EXERCISE INSTRUCTIONS. Your output should be the line with "C3: 4.7uF (plus" and all following lines of the data below, through the end, repeated exactly.
======== PROVIDED MATERIAL
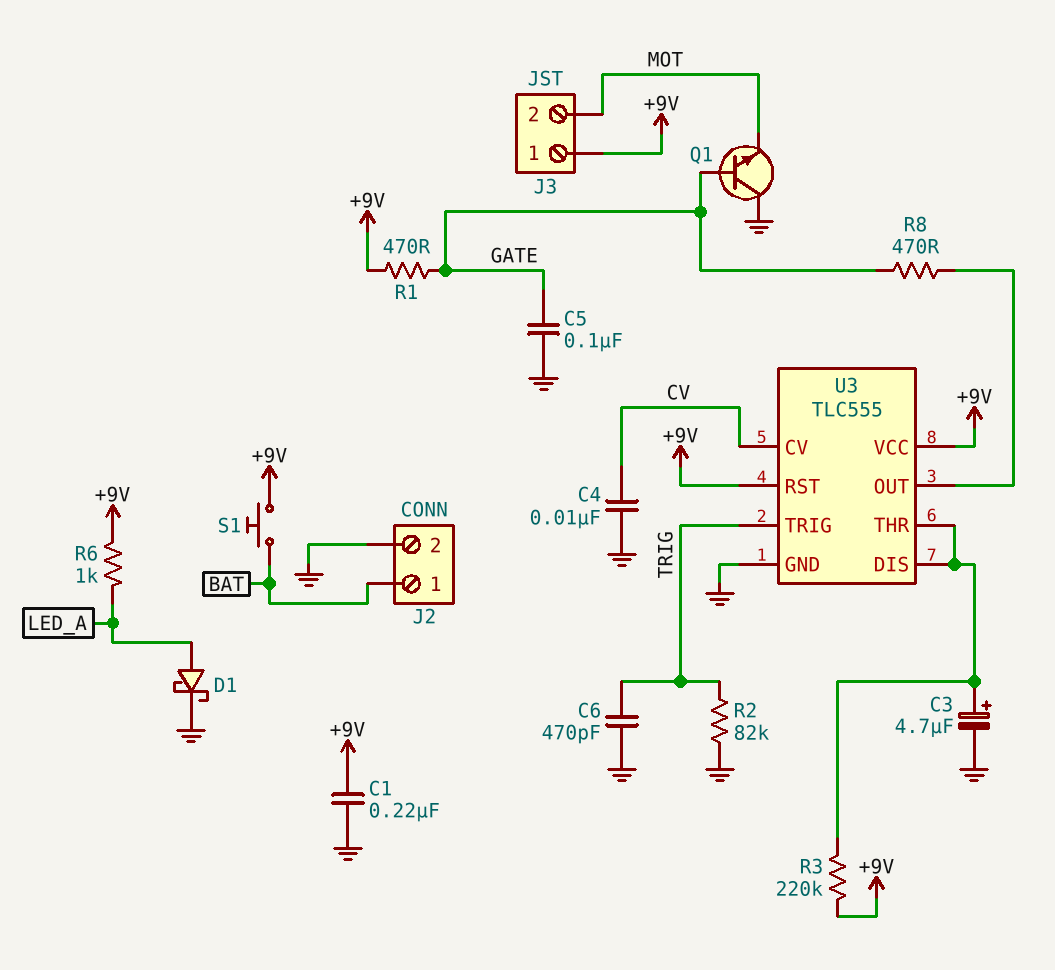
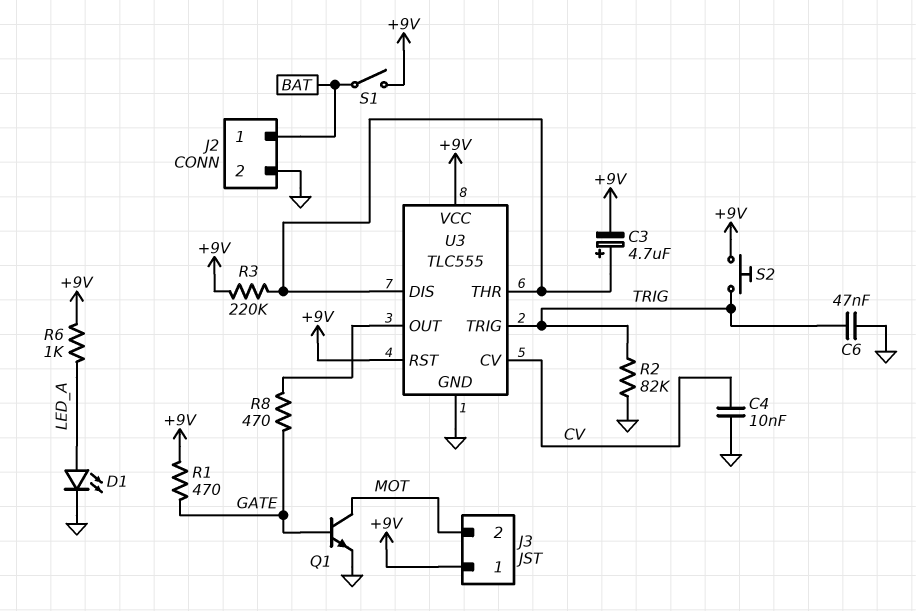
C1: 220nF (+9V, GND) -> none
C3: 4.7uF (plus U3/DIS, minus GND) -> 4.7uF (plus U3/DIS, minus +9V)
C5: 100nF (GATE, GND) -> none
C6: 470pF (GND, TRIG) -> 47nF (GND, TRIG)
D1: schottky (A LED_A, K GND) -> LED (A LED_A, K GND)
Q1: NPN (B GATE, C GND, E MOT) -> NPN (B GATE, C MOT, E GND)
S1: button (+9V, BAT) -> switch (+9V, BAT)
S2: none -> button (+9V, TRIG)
================
YOUR RESPONSE.
C3: 4.7uF (plus U3/DIS, minus GND) -> 4.7uF (plus U3/DIS, minus +9V)
C5: 100nF (GATE, GND) -> none
C6: 470pF (GND, TRIG) -> 47nF (GND, TRIG)
D1: schottky (A LED_A, K GND) -> LED (A LED_A, K GND)
Q1: NPN (B GATE, C GND, E MOT) -> NPN (B GATE, C MOT, E GND)
S1: button (+9V, BAT) -> switch (+9V, BAT)
S2: none -> button (+9V, TRIG)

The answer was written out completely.